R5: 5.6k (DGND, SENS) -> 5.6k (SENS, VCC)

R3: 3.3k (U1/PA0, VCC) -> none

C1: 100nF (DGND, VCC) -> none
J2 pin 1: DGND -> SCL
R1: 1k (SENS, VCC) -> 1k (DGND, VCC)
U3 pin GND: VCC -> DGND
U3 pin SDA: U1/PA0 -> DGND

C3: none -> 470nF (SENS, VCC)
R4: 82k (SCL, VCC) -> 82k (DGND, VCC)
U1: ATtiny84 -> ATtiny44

...

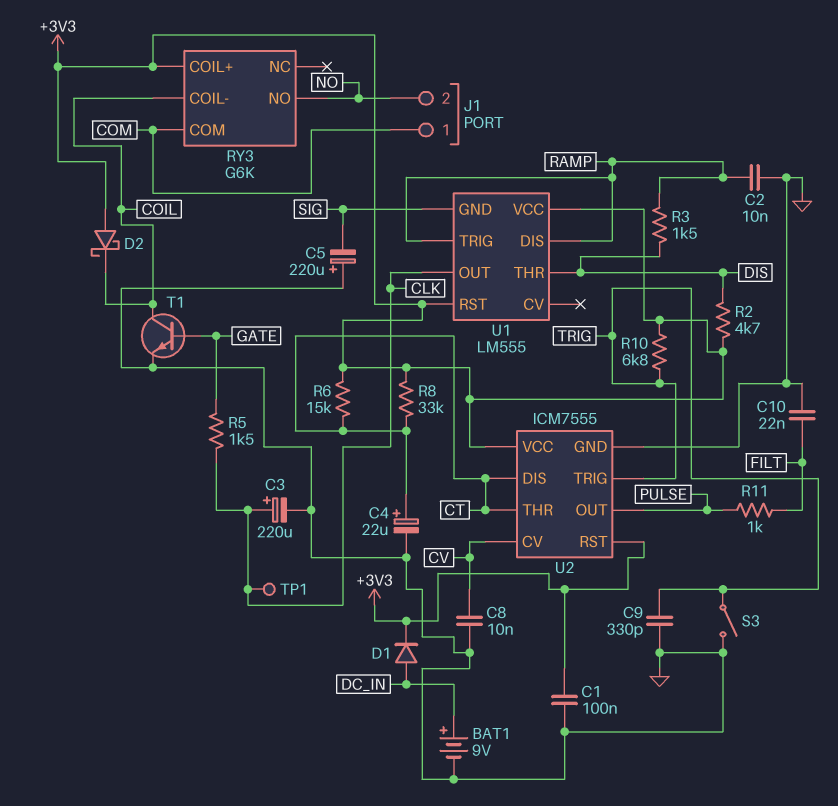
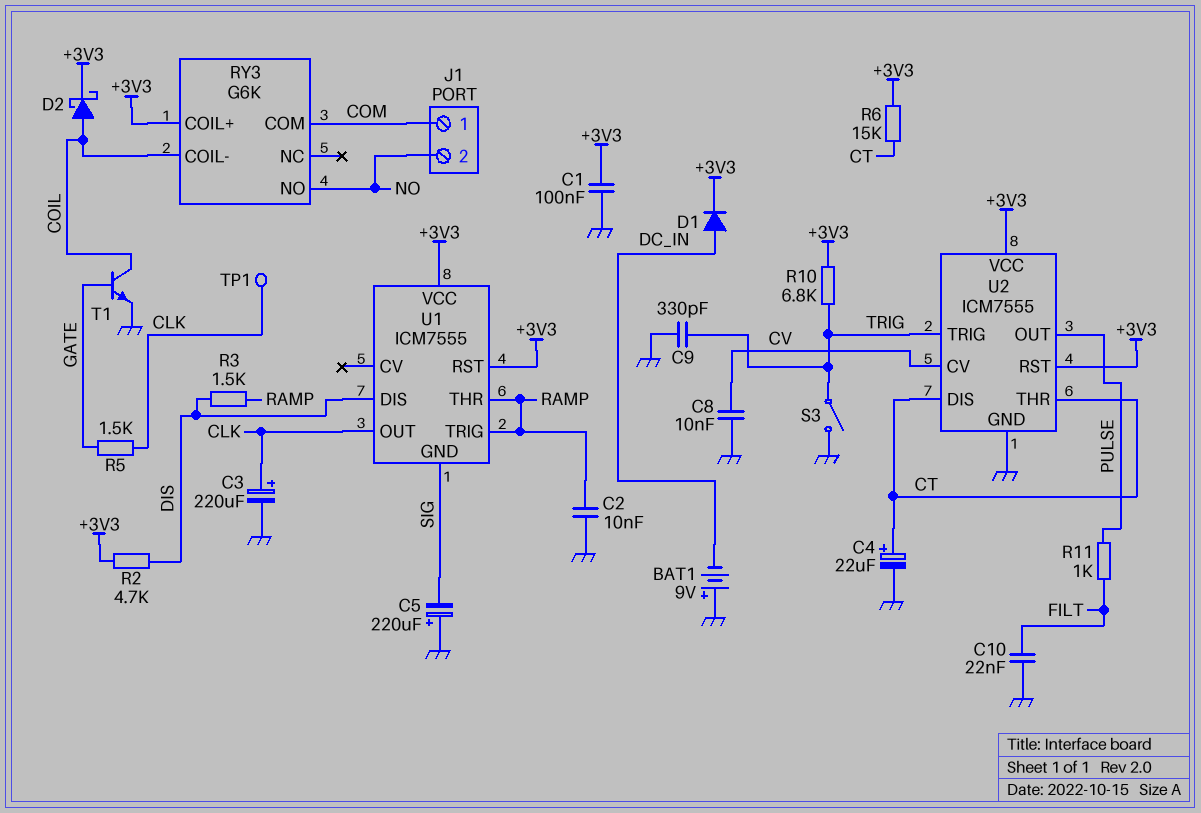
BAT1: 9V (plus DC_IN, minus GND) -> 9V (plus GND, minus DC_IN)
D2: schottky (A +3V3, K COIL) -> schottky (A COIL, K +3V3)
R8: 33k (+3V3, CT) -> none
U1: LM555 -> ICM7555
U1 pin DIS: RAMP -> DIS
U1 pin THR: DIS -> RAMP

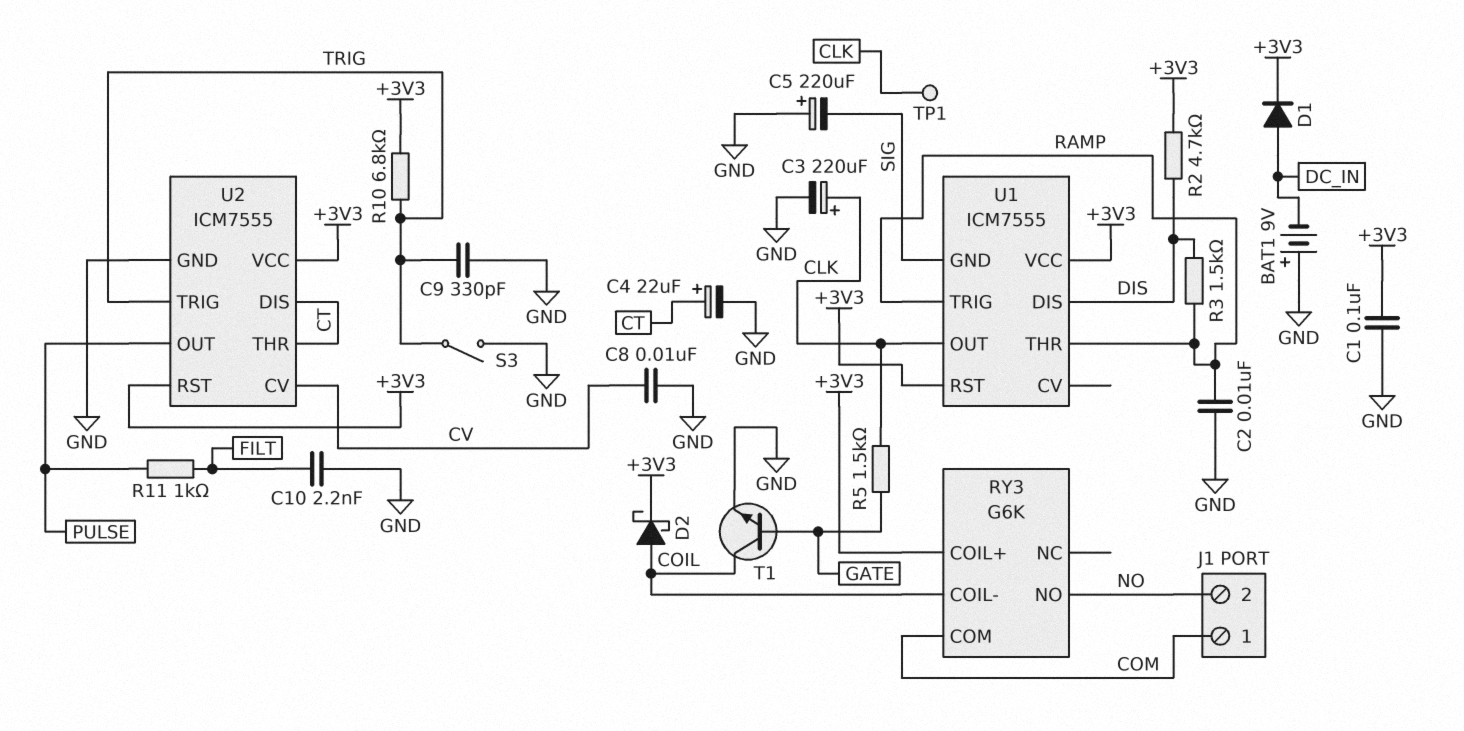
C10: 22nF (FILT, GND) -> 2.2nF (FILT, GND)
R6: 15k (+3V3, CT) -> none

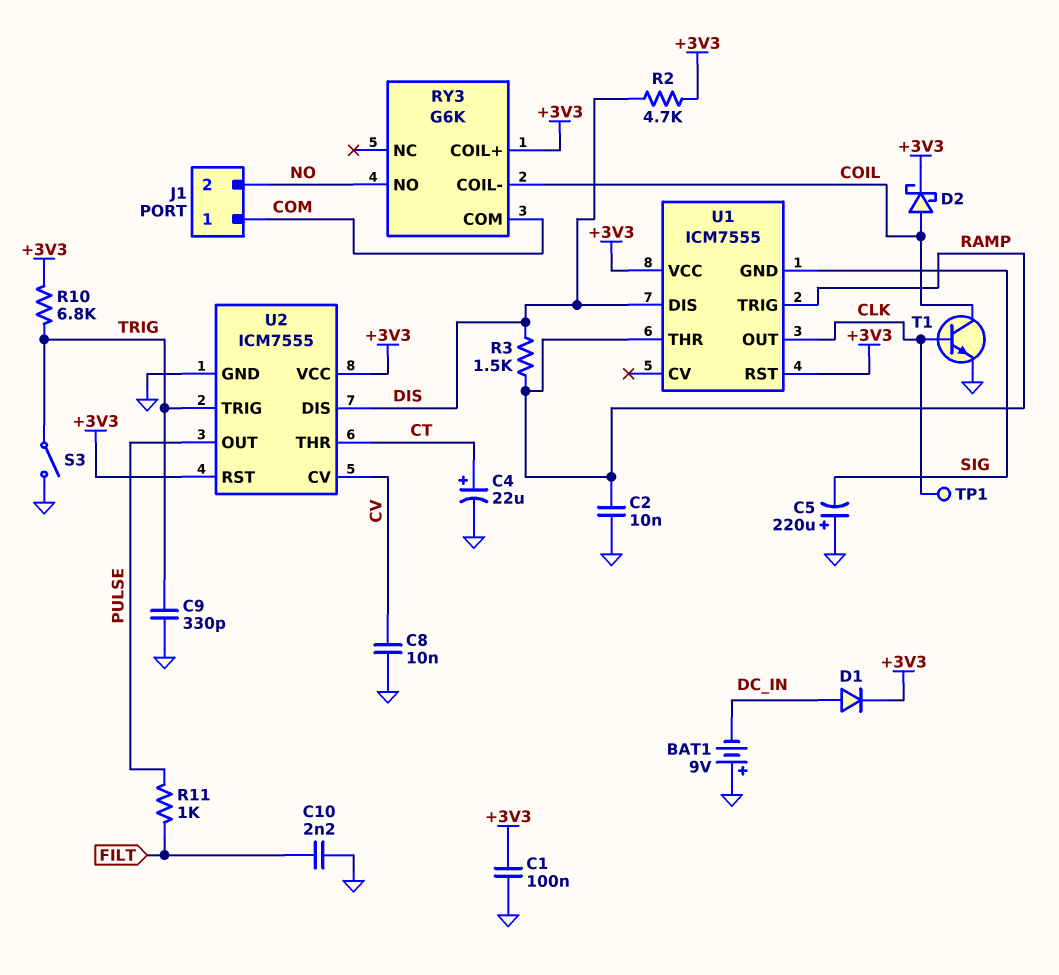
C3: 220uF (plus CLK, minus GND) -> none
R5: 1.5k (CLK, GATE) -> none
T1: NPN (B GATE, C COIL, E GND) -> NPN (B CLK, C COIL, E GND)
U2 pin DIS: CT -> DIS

Exercise
Go over the entries above and say how many lines hold the string "COIL", with no other text.

Result
2